*WORK ORDER*. In the data below, repeat the line containing "(gelb) (no. 3 from left)" and every following line exactly, up to and including the last line. Exclude pictures.

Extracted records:

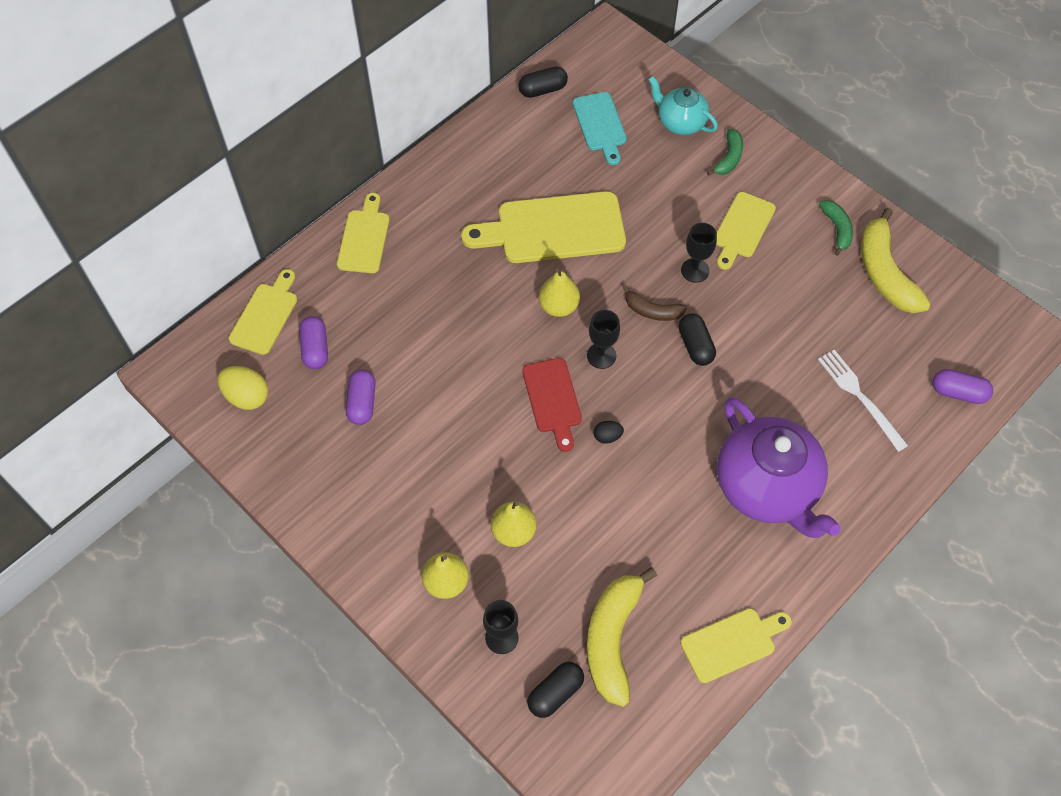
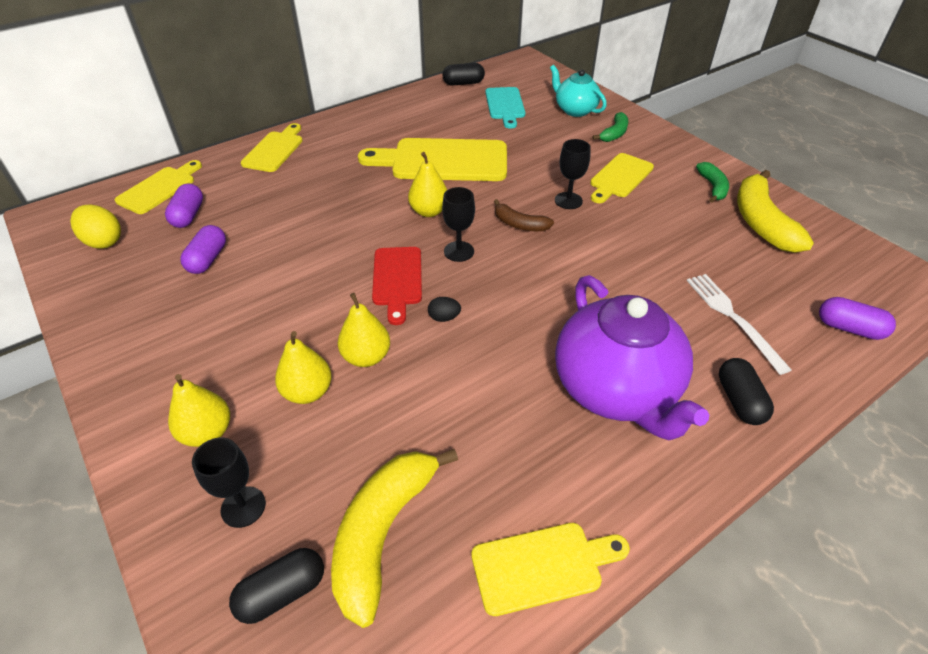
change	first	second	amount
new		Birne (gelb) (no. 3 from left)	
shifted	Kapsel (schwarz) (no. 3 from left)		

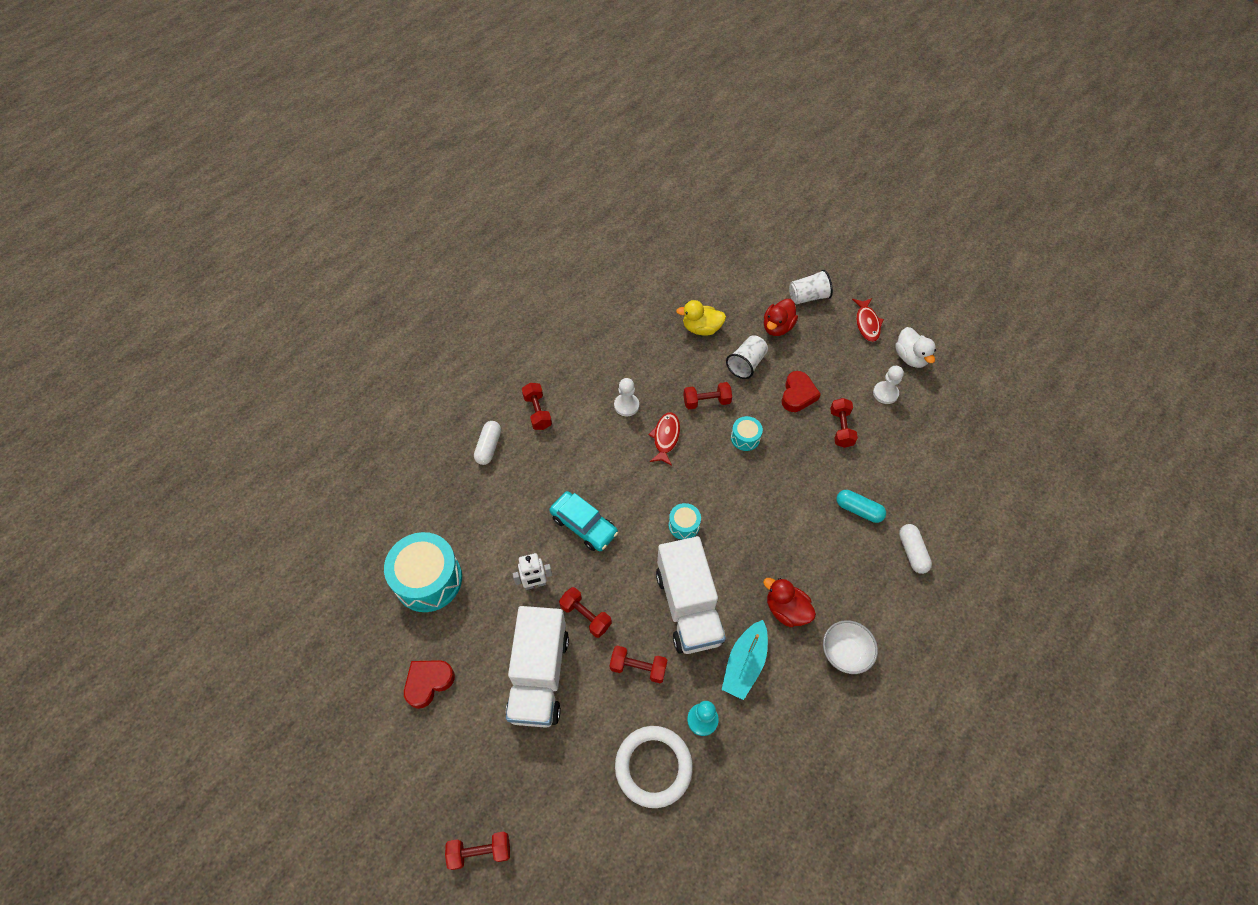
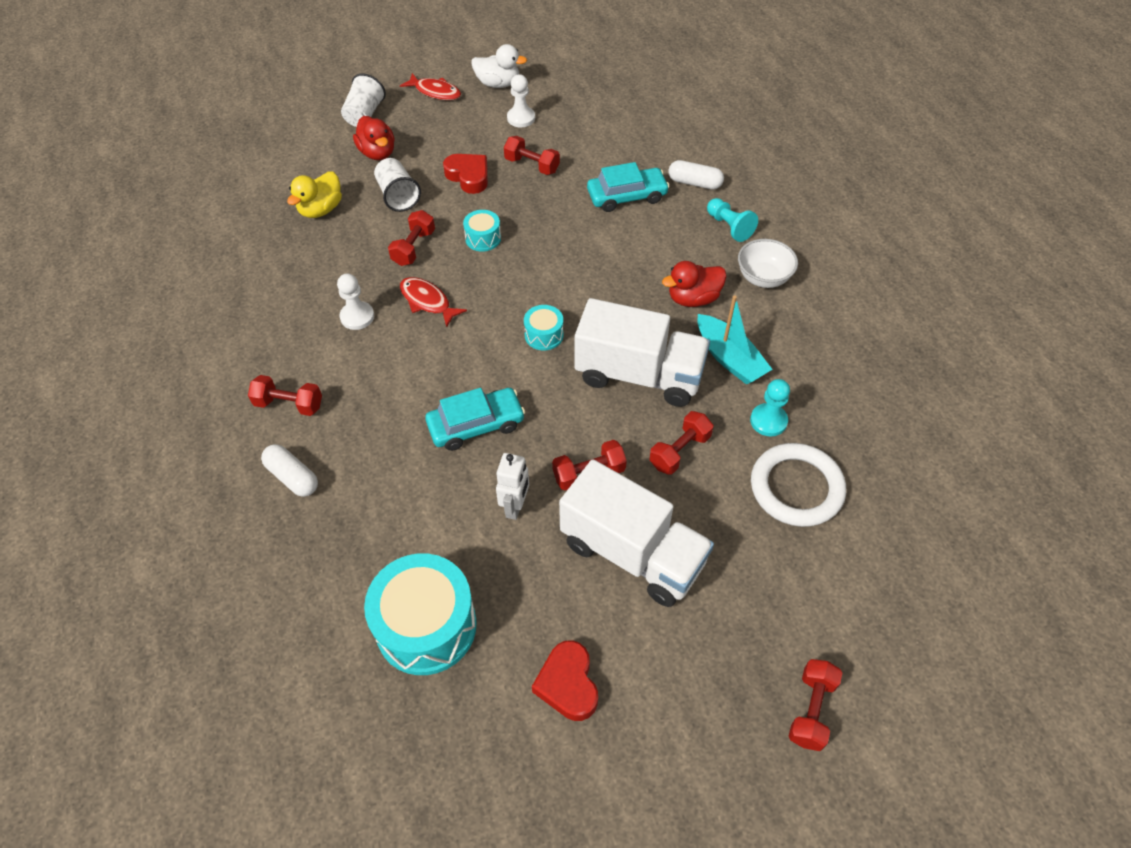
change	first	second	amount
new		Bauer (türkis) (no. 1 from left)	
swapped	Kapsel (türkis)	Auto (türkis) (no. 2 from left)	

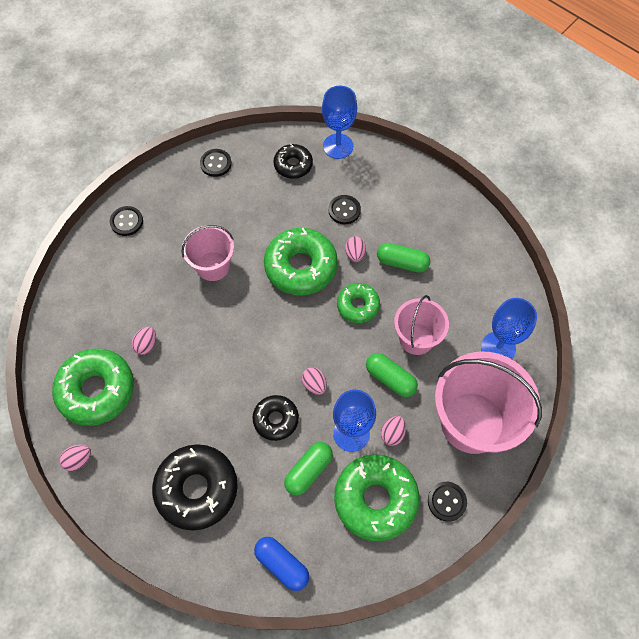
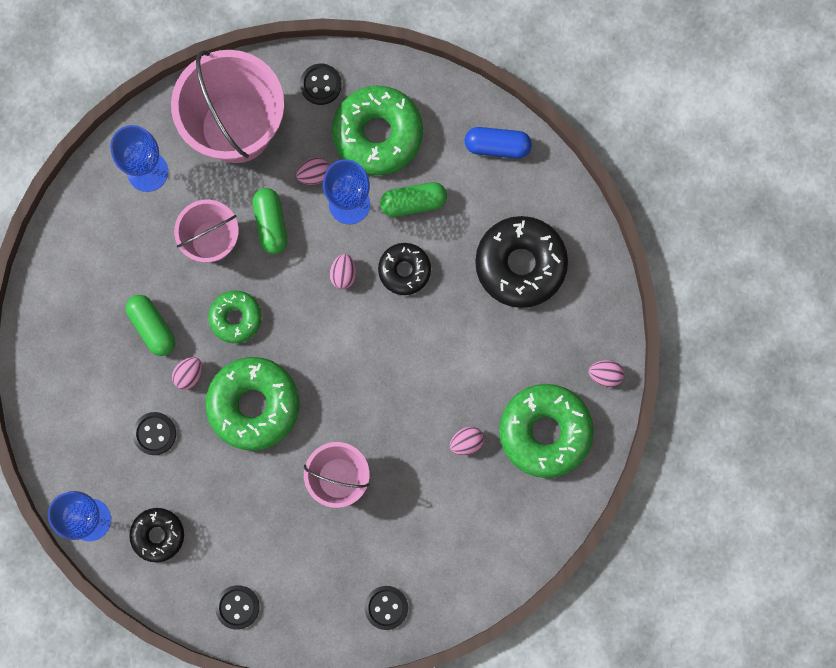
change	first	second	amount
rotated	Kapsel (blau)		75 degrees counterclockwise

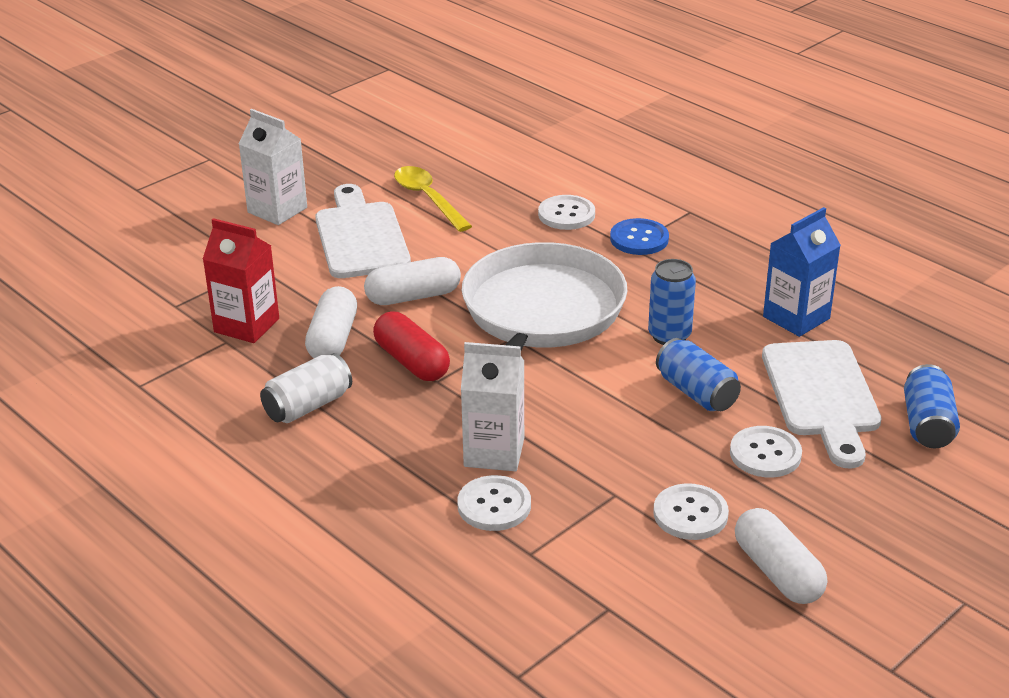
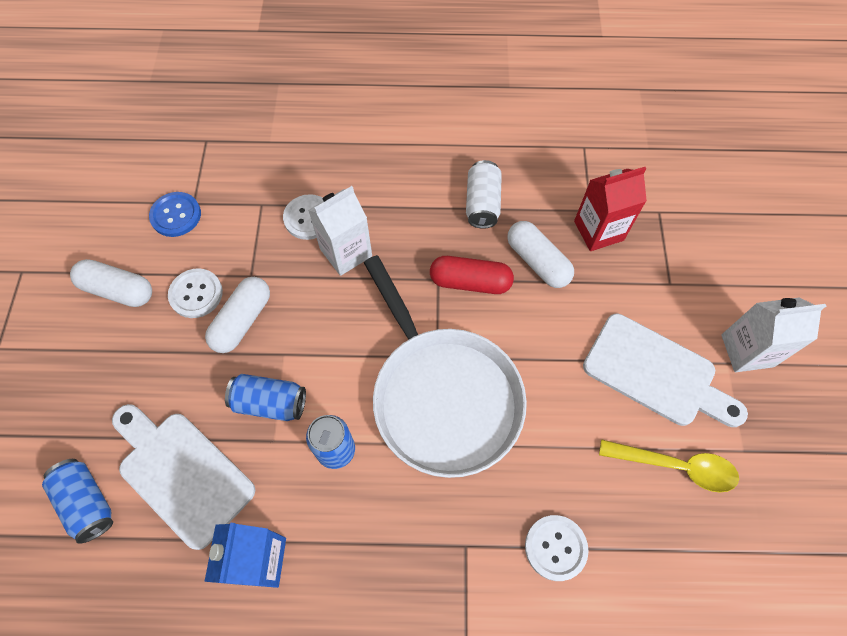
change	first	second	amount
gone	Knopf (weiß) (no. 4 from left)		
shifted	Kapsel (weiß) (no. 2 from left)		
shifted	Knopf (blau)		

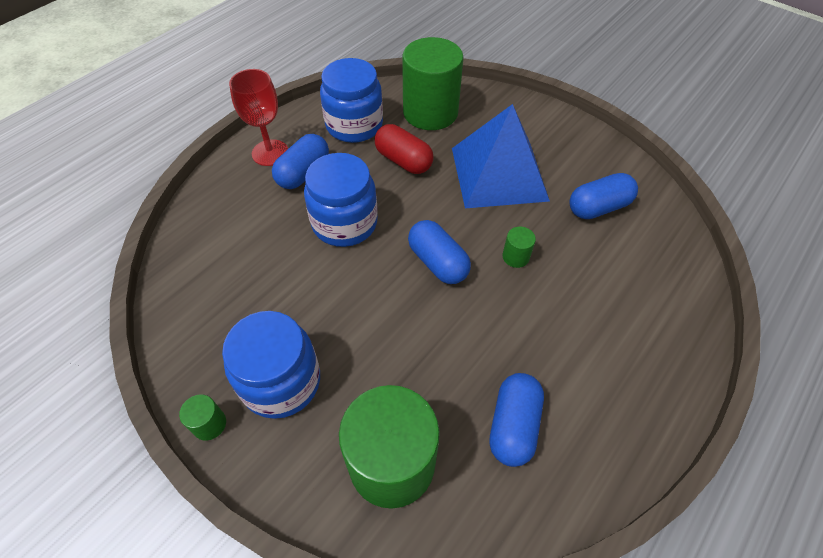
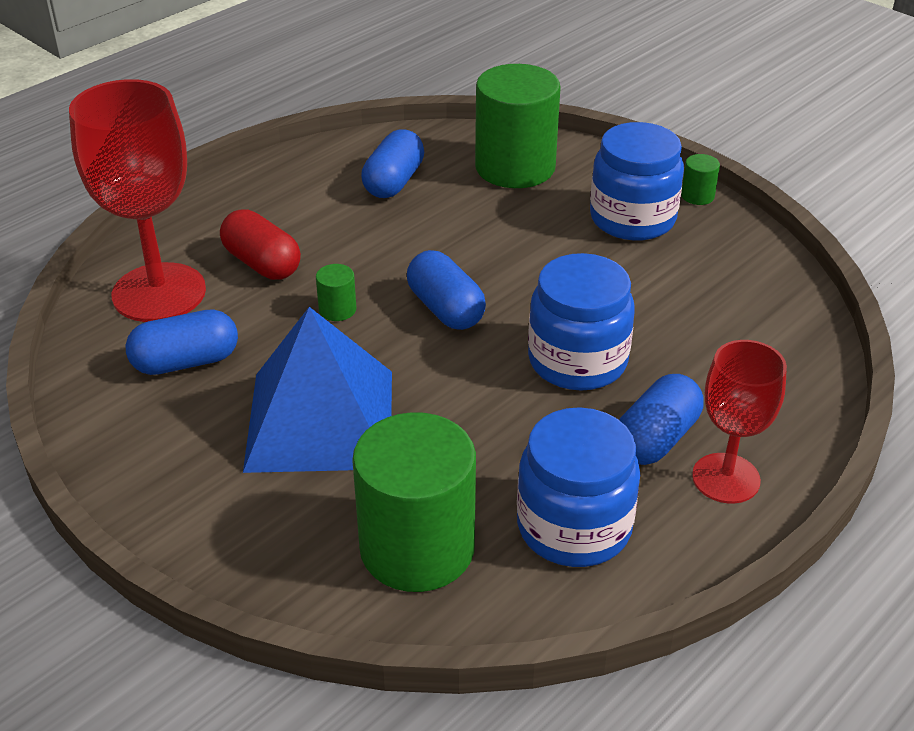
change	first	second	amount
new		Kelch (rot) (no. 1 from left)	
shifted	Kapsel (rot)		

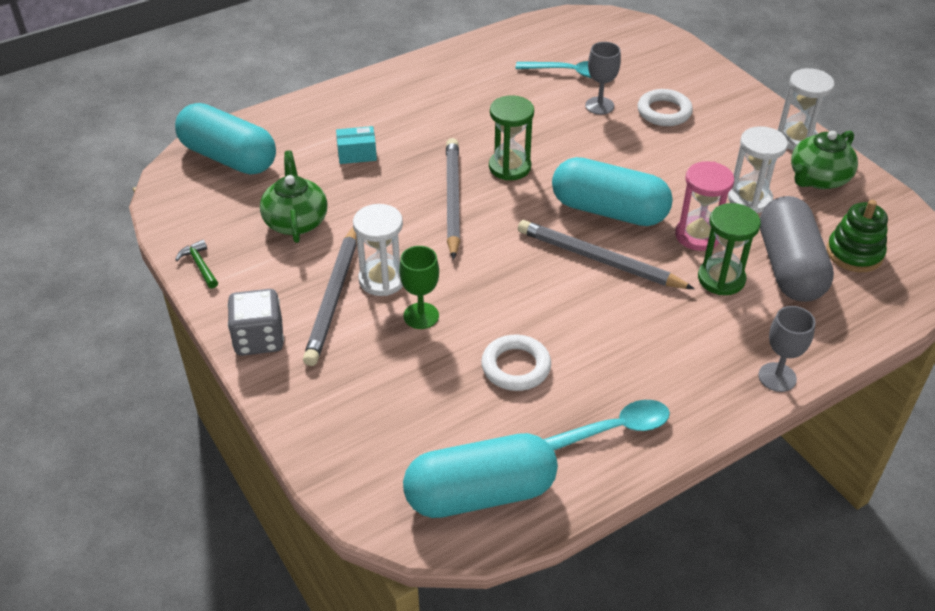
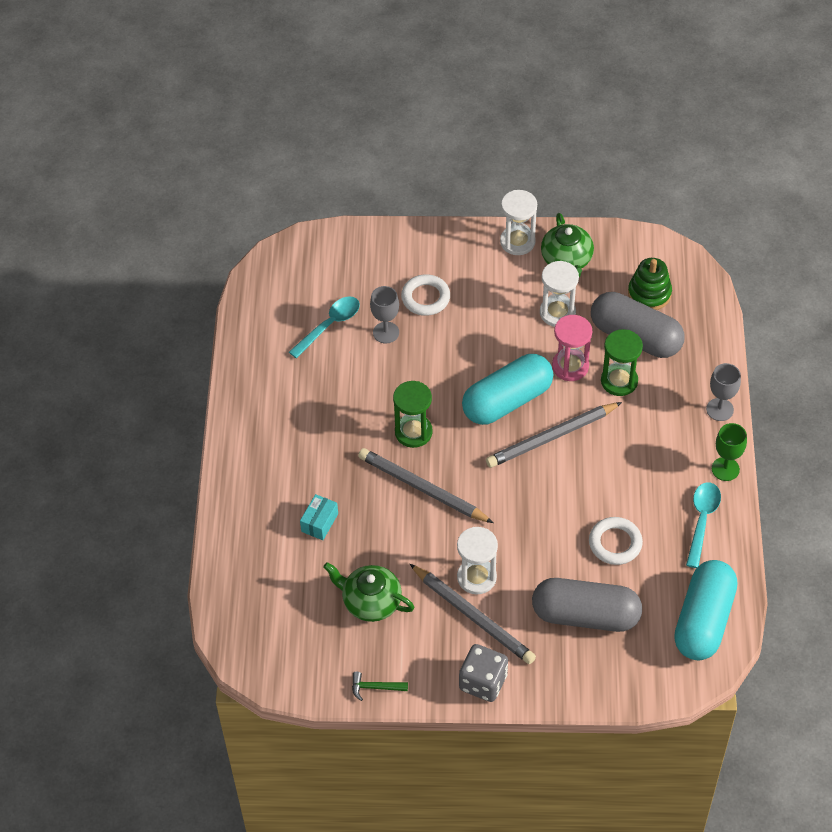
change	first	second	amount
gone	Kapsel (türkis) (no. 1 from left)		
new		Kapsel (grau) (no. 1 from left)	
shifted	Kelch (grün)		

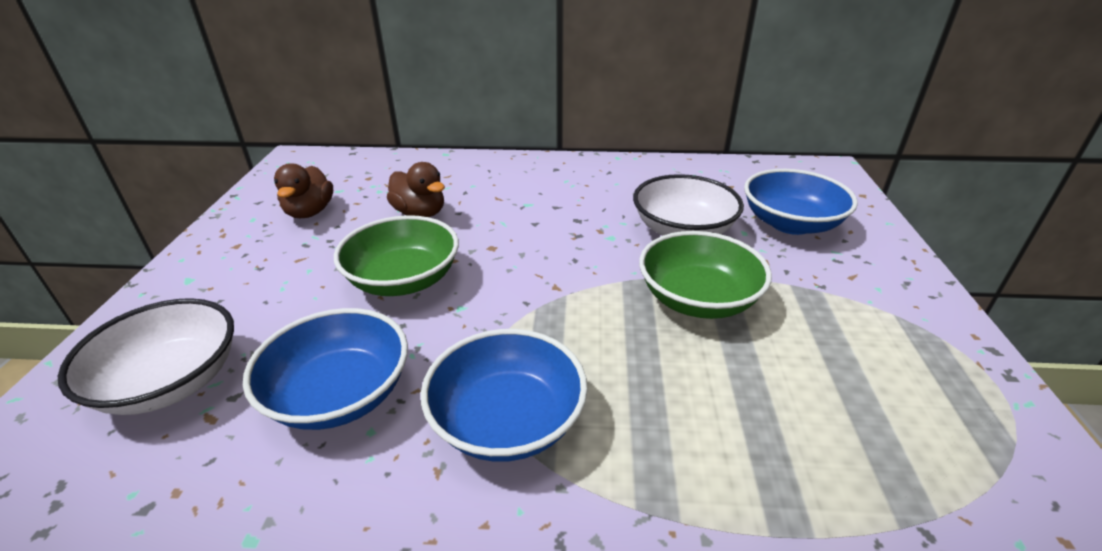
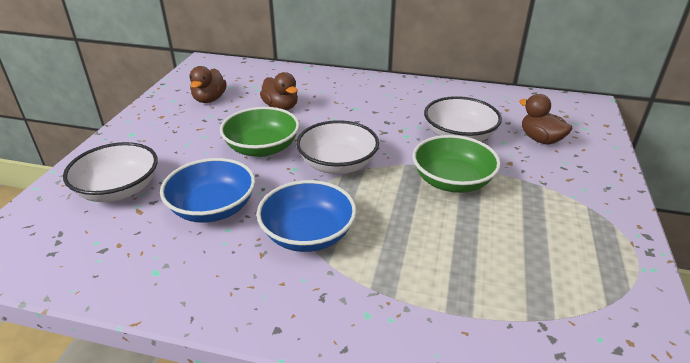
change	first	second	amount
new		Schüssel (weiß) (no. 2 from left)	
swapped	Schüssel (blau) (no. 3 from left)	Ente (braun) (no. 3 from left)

*SOLUTION*.
new		Birne (gelb) (no. 3 from left)	
shifted	Kapsel (schwarz) (no. 3 from left)		

change	first	second	amount
new		Bauer (türkis) (no. 1 from left)	
swapped	Kapsel (türkis)	Auto (türkis) (no. 2 from left)	

change	first	second	amount
rotated	Kapsel (blau)		75 degrees counterclockwise

change	first	second	amount
gone	Knopf (weiß) (no. 4 from left)		
shifted	Kapsel (weiß) (no. 2 from left)		
shifted	Knopf (blau)		

change	first	second	amount
new		Kelch (rot) (no. 1 from left)	
shifted	Kapsel (rot)		

change	first	second	amount
gone	Kapsel (türkis) (no. 1 from left)		
new		Kapsel (grau) (no. 1 from left)	
shifted	Kelch (grün)		

change	first	second	amount
new		Schüssel (weiß) (no. 2 from left)	
swapped	Schüssel (blau) (no. 3 from left)	Ente (braun) (no. 3 from left)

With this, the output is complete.